ABOUT THIS TASK = Would you transcribe the records word for word, please?

Change detection data =
☆ ☆ ☆
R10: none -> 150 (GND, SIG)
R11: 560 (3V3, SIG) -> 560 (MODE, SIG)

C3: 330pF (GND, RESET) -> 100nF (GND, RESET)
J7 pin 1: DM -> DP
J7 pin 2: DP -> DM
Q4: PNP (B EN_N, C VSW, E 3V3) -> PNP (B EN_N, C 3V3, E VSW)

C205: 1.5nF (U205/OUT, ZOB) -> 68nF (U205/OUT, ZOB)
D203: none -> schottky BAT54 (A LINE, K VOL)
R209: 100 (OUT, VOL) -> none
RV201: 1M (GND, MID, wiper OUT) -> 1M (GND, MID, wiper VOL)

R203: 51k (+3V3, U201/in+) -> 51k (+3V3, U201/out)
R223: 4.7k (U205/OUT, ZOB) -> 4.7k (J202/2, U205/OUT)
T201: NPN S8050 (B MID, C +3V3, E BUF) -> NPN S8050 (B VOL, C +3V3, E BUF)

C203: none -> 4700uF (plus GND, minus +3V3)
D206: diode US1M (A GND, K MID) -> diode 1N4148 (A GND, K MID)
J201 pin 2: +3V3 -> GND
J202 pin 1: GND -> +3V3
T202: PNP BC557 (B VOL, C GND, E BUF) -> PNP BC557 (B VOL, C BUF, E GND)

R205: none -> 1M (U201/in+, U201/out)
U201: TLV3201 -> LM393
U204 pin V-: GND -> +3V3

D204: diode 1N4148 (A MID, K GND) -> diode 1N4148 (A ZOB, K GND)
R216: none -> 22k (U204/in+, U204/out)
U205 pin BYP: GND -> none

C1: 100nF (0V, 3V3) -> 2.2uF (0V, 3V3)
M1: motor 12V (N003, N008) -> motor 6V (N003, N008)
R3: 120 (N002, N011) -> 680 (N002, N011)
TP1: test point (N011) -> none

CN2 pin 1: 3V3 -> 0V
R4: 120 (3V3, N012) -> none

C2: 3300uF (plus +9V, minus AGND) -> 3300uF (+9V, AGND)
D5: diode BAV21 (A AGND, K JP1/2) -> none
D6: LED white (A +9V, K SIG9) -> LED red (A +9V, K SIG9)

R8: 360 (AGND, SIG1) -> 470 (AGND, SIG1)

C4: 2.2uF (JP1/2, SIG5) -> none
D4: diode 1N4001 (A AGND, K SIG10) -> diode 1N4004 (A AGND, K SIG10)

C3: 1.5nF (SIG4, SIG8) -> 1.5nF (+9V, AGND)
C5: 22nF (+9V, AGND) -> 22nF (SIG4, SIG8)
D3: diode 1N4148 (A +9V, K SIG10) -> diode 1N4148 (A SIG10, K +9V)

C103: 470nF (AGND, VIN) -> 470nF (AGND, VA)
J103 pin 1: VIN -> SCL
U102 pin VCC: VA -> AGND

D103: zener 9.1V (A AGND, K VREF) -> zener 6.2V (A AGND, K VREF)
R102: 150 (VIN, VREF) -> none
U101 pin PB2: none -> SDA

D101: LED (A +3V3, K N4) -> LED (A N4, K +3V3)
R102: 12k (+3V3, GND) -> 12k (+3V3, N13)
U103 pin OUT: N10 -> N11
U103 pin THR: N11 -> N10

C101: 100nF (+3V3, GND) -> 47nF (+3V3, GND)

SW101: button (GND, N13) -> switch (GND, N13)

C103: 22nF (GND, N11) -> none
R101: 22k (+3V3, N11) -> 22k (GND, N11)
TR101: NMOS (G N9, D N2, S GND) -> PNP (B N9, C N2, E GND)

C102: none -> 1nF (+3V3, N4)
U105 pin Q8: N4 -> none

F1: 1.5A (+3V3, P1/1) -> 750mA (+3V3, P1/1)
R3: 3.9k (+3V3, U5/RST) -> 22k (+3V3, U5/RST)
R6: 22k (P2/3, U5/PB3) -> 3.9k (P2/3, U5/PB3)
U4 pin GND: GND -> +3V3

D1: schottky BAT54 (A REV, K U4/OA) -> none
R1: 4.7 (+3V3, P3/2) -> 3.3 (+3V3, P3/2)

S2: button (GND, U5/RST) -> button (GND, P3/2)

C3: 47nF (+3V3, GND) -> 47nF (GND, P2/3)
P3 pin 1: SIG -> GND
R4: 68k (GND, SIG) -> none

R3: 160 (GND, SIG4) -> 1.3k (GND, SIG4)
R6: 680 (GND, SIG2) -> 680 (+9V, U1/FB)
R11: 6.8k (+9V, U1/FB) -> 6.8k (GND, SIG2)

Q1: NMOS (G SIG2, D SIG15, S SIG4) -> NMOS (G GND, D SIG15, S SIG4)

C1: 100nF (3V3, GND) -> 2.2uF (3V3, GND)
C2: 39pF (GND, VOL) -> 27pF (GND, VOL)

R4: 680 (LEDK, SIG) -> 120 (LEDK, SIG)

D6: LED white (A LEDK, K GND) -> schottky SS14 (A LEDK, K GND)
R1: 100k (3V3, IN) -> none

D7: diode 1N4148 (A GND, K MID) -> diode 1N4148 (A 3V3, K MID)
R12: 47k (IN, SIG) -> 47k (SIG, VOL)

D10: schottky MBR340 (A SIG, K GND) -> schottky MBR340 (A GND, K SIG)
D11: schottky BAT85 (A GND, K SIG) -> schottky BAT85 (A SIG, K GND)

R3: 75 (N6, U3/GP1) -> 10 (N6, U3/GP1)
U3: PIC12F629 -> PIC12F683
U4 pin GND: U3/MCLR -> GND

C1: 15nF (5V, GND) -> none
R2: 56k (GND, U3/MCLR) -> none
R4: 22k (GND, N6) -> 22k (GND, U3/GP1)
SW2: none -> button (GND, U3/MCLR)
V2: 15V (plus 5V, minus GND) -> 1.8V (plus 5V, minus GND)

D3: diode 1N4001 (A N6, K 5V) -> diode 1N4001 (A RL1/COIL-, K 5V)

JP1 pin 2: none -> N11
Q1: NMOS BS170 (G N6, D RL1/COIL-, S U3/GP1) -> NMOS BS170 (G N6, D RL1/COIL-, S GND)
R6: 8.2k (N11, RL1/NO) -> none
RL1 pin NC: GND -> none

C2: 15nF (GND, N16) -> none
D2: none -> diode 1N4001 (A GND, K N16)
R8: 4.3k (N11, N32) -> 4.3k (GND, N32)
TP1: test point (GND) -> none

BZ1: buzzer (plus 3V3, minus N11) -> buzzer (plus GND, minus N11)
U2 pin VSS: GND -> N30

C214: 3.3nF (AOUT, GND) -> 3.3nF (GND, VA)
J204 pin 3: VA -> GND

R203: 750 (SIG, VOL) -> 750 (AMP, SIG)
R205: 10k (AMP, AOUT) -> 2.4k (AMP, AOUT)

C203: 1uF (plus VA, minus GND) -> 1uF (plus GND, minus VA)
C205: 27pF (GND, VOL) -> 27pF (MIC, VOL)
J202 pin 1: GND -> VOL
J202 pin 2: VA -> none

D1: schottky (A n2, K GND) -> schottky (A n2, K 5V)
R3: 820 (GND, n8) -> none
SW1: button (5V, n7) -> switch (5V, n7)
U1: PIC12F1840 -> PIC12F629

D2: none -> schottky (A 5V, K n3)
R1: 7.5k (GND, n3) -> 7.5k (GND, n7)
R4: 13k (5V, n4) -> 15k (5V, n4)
☆ ☆ ☆
PROBLEM SOLUTION =
R10: none -> 150 (GND, SIG)
R11: 560 (3V3, SIG) -> 560 (MODE, SIG)

C3: 330pF (GND, RESET) -> 100nF (GND, RESET)
J7 pin 1: DM -> DP
J7 pin 2: DP -> DM
Q4: PNP (B EN_N, C VSW, E 3V3) -> PNP (B EN_N, C 3V3, E VSW)

C205: 1.5nF (U205/OUT, ZOB) -> 68nF (U205/OUT, ZOB)
D203: none -> schottky BAT54 (A LINE, K VOL)
R209: 100 (OUT, VOL) -> none
RV201: 1M (GND, MID, wiper OUT) -> 1M (GND, MID, wiper VOL)

R203: 51k (+3V3, U201/in+) -> 51k (+3V3, U201/out)
R223: 4.7k (U205/OUT, ZOB) -> 4.7k (J202/2, U205/OUT)
T201: NPN S8050 (B MID, C +3V3, E BUF) -> NPN S8050 (B VOL, C +3V3, E BUF)

C203: none -> 4700uF (plus GND, minus +3V3)
D206: diode US1M (A GND, K MID) -> diode 1N4148 (A GND, K MID)
J201 pin 2: +3V3 -> GND
J202 pin 1: GND -> +3V3
T202: PNP BC557 (B VOL, C GND, E BUF) -> PNP BC557 (B VOL, C BUF, E GND)

R205: none -> 1M (U201/in+, U201/out)
U201: TLV3201 -> LM393
U204 pin V-: GND -> +3V3

D204: diode 1N4148 (A MID, K GND) -> diode 1N4148 (A ZOB, K GND)
R216: none -> 22k (U204/in+, U204/out)
U205 pin BYP: GND -> none

C1: 100nF (0V, 3V3) -> 2.2uF (0V, 3V3)
M1: motor 12V (N003, N008) -> motor 6V (N003, N008)
R3: 120 (N002, N011) -> 680 (N002, N011)
TP1: test point (N011) -> none

CN2 pin 1: 3V3 -> 0V
R4: 120 (3V3, N012) -> none

C2: 3300uF (plus +9V, minus AGND) -> 3300uF (+9V, AGND)
D5: diode BAV21 (A AGND, K JP1/2) -> none
D6: LED white (A +9V, K SIG9) -> LED red (A +9V, K SIG9)

R8: 360 (AGND, SIG1) -> 470 (AGND, SIG1)

C4: 2.2uF (JP1/2, SIG5) -> none
D4: diode 1N4001 (A AGND, K SIG10) -> diode 1N4004 (A AGND, K SIG10)

C3: 1.5nF (SIG4, SIG8) -> 1.5nF (+9V, AGND)
C5: 22nF (+9V, AGND) -> 22nF (SIG4, SIG8)
D3: diode 1N4148 (A +9V, K SIG10) -> diode 1N4148 (A SIG10, K +9V)

C103: 470nF (AGND, VIN) -> 470nF (AGND, VA)
J103 pin 1: VIN -> SCL
U102 pin VCC: VA -> AGND

D103: zener 9.1V (A AGND, K VREF) -> zener 6.2V (A AGND, K VREF)
R102: 150 (VIN, VREF) -> none
U101 pin PB2: none -> SDA

D101: LED (A +3V3, K N4) -> LED (A N4, K +3V3)
R102: 12k (+3V3, GND) -> 12k (+3V3, N13)
U103 pin OUT: N10 -> N11
U103 pin THR: N11 -> N10

C101: 100nF (+3V3, GND) -> 47nF (+3V3, GND)

SW101: button (GND, N13) -> switch (GND, N13)

C103: 22nF (GND, N11) -> none
R101: 22k (+3V3, N11) -> 22k (GND, N11)
TR101: NMOS (G N9, D N2, S GND) -> PNP (B N9, C N2, E GND)

C102: none -> 1nF (+3V3, N4)
U105 pin Q8: N4 -> none

F1: 1.5A (+3V3, P1/1) -> 750mA (+3V3, P1/1)
R3: 3.9k (+3V3, U5/RST) -> 22k (+3V3, U5/RST)
R6: 22k (P2/3, U5/PB3) -> 3.9k (P2/3, U5/PB3)
U4 pin GND: GND -> +3V3

D1: schottky BAT54 (A REV, K U4/OA) -> none
R1: 4.7 (+3V3, P3/2) -> 3.3 (+3V3, P3/2)

S2: button (GND, U5/RST) -> button (GND, P3/2)

C3: 47nF (+3V3, GND) -> 47nF (GND, P2/3)
P3 pin 1: SIG -> GND
R4: 68k (GND, SIG) -> none

R3: 160 (GND, SIG4) -> 1.3k (GND, SIG4)
R6: 680 (GND, SIG2) -> 680 (+9V, U1/FB)
R11: 6.8k (+9V, U1/FB) -> 6.8k (GND, SIG2)

Q1: NMOS (G SIG2, D SIG15, S SIG4) -> NMOS (G GND, D SIG15, S SIG4)

C1: 100nF (3V3, GND) -> 2.2uF (3V3, GND)
C2: 39pF (GND, VOL) -> 27pF (GND, VOL)

R4: 680 (LEDK, SIG) -> 120 (LEDK, SIG)

D6: LED white (A LEDK, K GND) -> schottky SS14 (A LEDK, K GND)
R1: 100k (3V3, IN) -> none

D7: diode 1N4148 (A GND, K MID) -> diode 1N4148 (A 3V3, K MID)
R12: 47k (IN, SIG) -> 47k (SIG, VOL)

D10: schottky MBR340 (A SIG, K GND) -> schottky MBR340 (A GND, K SIG)
D11: schottky BAT85 (A GND, K SIG) -> schottky BAT85 (A SIG, K GND)

R3: 75 (N6, U3/GP1) -> 10 (N6, U3/GP1)
U3: PIC12F629 -> PIC12F683
U4 pin GND: U3/MCLR -> GND

C1: 15nF (5V, GND) -> none
R2: 56k (GND, U3/MCLR) -> none
R4: 22k (GND, N6) -> 22k (GND, U3/GP1)
SW2: none -> button (GND, U3/MCLR)
V2: 15V (plus 5V, minus GND) -> 1.8V (plus 5V, minus GND)

D3: diode 1N4001 (A N6, K 5V) -> diode 1N4001 (A RL1/COIL-, K 5V)

JP1 pin 2: none -> N11
Q1: NMOS BS170 (G N6, D RL1/COIL-, S U3/GP1) -> NMOS BS170 (G N6, D RL1/COIL-, S GND)
R6: 8.2k (N11, RL1/NO) -> none
RL1 pin NC: GND -> none

C2: 15nF (GND, N16) -> none
D2: none -> diode 1N4001 (A GND, K N16)
R8: 4.3k (N11, N32) -> 4.3k (GND, N32)
TP1: test point (GND) -> none

BZ1: buzzer (plus 3V3, minus N11) -> buzzer (plus GND, minus N11)
U2 pin VSS: GND -> N30

C214: 3.3nF (AOUT, GND) -> 3.3nF (GND, VA)
J204 pin 3: VA -> GND

R203: 750 (SIG, VOL) -> 750 (AMP, SIG)
R205: 10k (AMP, AOUT) -> 2.4k (AMP, AOUT)

C203: 1uF (plus VA, minus GND) -> 1uF (plus GND, minus VA)
C205: 27pF (GND, VOL) -> 27pF (MIC, VOL)
J202 pin 1: GND -> VOL
J202 pin 2: VA -> none

D1: schottky (A n2, K GND) -> schottky (A n2, K 5V)
R3: 820 (GND, n8) -> none
SW1: button (5V, n7) -> switch (5V, n7)
U1: PIC12F1840 -> PIC12F629

D2: none -> schottky (A 5V, K n3)
R1: 7.5k (GND, n3) -> 7.5k (GND, n7)
R4: 13k (5V, n4) -> 15k (5V, n4)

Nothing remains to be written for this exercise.